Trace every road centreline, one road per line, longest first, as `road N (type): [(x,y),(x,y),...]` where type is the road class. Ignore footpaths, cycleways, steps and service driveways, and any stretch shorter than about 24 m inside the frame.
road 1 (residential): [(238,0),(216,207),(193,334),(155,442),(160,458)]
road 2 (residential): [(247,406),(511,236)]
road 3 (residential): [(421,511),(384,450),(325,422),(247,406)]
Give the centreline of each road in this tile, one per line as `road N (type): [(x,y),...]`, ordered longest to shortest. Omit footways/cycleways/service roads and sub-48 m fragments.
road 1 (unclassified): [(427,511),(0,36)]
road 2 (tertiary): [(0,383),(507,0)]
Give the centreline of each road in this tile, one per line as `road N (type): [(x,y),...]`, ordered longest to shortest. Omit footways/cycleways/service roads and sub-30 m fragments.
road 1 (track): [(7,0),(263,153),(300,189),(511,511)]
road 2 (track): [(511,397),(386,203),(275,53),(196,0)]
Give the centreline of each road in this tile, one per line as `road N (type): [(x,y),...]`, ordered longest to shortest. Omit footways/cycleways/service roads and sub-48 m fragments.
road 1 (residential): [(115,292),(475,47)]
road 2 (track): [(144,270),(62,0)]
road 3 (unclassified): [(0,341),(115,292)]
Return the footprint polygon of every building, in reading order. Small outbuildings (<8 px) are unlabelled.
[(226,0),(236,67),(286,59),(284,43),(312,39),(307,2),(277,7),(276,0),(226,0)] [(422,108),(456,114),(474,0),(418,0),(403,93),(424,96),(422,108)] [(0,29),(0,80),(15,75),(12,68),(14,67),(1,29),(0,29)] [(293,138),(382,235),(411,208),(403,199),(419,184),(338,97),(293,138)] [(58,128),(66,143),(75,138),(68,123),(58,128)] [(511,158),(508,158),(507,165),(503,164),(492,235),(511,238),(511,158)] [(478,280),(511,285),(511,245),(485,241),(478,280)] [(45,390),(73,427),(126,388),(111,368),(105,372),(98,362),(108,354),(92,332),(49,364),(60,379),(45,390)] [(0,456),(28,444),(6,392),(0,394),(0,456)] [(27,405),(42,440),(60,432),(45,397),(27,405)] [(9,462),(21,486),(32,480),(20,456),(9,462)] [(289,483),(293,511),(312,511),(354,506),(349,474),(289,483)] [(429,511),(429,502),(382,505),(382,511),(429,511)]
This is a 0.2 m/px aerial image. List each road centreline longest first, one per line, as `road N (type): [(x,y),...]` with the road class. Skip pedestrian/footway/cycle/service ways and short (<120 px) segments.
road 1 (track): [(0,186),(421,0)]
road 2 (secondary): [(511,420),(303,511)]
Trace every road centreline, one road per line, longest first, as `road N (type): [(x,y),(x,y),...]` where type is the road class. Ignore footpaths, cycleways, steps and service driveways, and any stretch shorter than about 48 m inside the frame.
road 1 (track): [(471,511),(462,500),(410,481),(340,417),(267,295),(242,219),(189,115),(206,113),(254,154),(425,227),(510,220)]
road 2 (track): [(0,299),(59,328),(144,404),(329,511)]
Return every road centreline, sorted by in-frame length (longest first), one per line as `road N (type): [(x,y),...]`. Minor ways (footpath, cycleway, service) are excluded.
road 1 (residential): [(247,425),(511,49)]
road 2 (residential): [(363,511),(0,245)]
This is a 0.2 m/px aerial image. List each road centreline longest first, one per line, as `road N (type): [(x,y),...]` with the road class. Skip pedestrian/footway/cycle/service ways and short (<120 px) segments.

• • •

List every line in the entries above that contains the word "footpaths", copying each one in full.

Written response:
Trace every road centreline, one road per line, longest first, as `road N (type): [(x,y),(x,y),...]` where type is the road class. Ignore footpaths, cycleways, steps and service driveways, and any stretch shorter than about 24 m inside the frame.
Trace every road centreline, one road per line, longest first, as `road N (type): [(x,y),(x,y),...]` where type is the road class. Ignore footpaths, cycleways, steps and service driveways, and any stretch shorter than about 48 m inside the frame.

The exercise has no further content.